• _Instructions to follow_: Please return all lines from the records below that include the string "turned".

Source data Start Marker

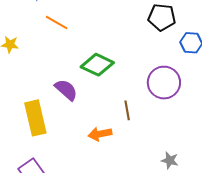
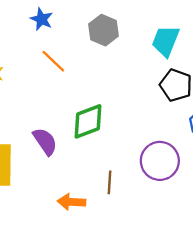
green diamond: (97, 65) -> (88, 121), turned -60

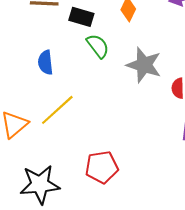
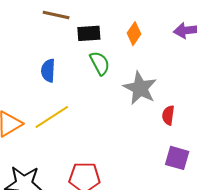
black rectangle: (81, 17) -> (89, 33), turned -30

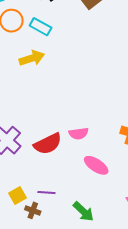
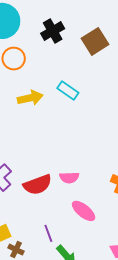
cyan rectangle: (41, 27) -> (68, 90), moved
purple line: (46, 192) -> (48, 233), moved, turned 60

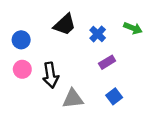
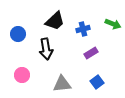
blue cross: (98, 34) -> (83, 29), turned 32
pink circle: (22, 69) -> (22, 75), moved
black arrow: (51, 75) -> (46, 49), moved

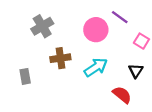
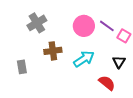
purple line: (120, 17) -> (107, 26), moved

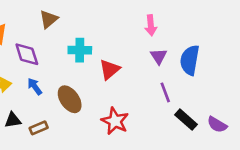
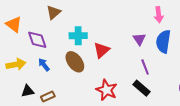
pink arrow: (151, 25) -> (159, 15), moved
brown ellipse: (70, 99) -> (75, 62), moved
black rectangle: (186, 120) -> (142, 88), moved

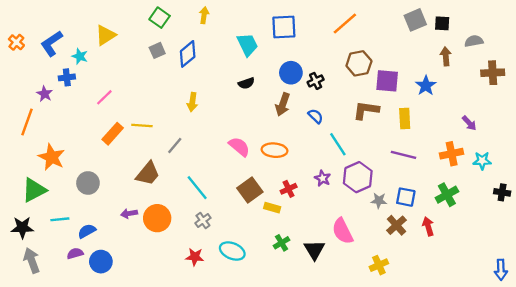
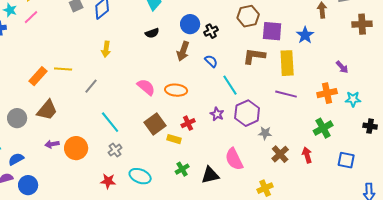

Source data End Marker

• _Written answer_:
green diamond: (97, 65) -> (88, 121), turned -60
black rectangle: (81, 17) -> (89, 33), turned -30
purple line: (46, 192) -> (48, 233), moved, turned 60
blue cross: (98, 34) -> (83, 29), turned 32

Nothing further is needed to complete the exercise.